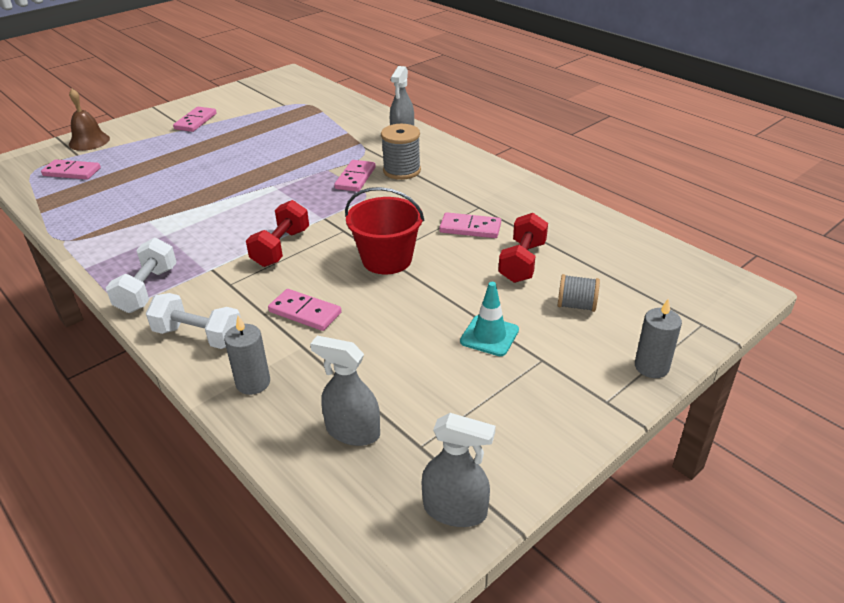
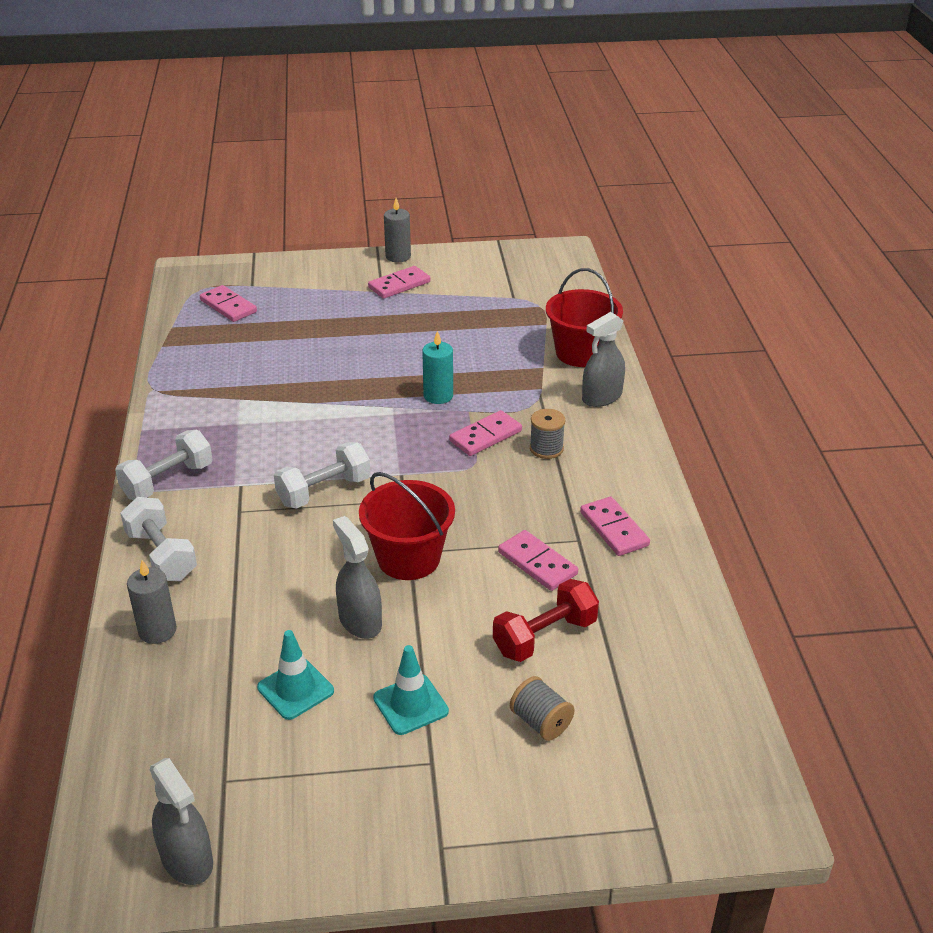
camera: 35 degrees right, 0 degrees up
(89, 141) = (277, 271): brown bell -> none
(281, 247) = (324, 491): red dumbbell -> white dumbbell
(297, 169) = (438, 396): none -> turquoise candle
(305, 312) = (271, 579): pink domino -> pink domino (614, 529)
(352, 431) = (186, 729): grey spray bottle -> grey spray bottle (360, 621)
(362, 118) = (581, 353): none -> red bucket
(401, 170) = (546, 449): grey spool -> grey spool, size x0.66
(403, 366) = (295, 689): none -> turquoise traffic cone
(651, 367) = (534, 840): grey candle -> grey candle (398, 256)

• WORK ITEM:
A number is the only answer here: how many lines of the material above contain "none"?

• FINAL ANSWER:
4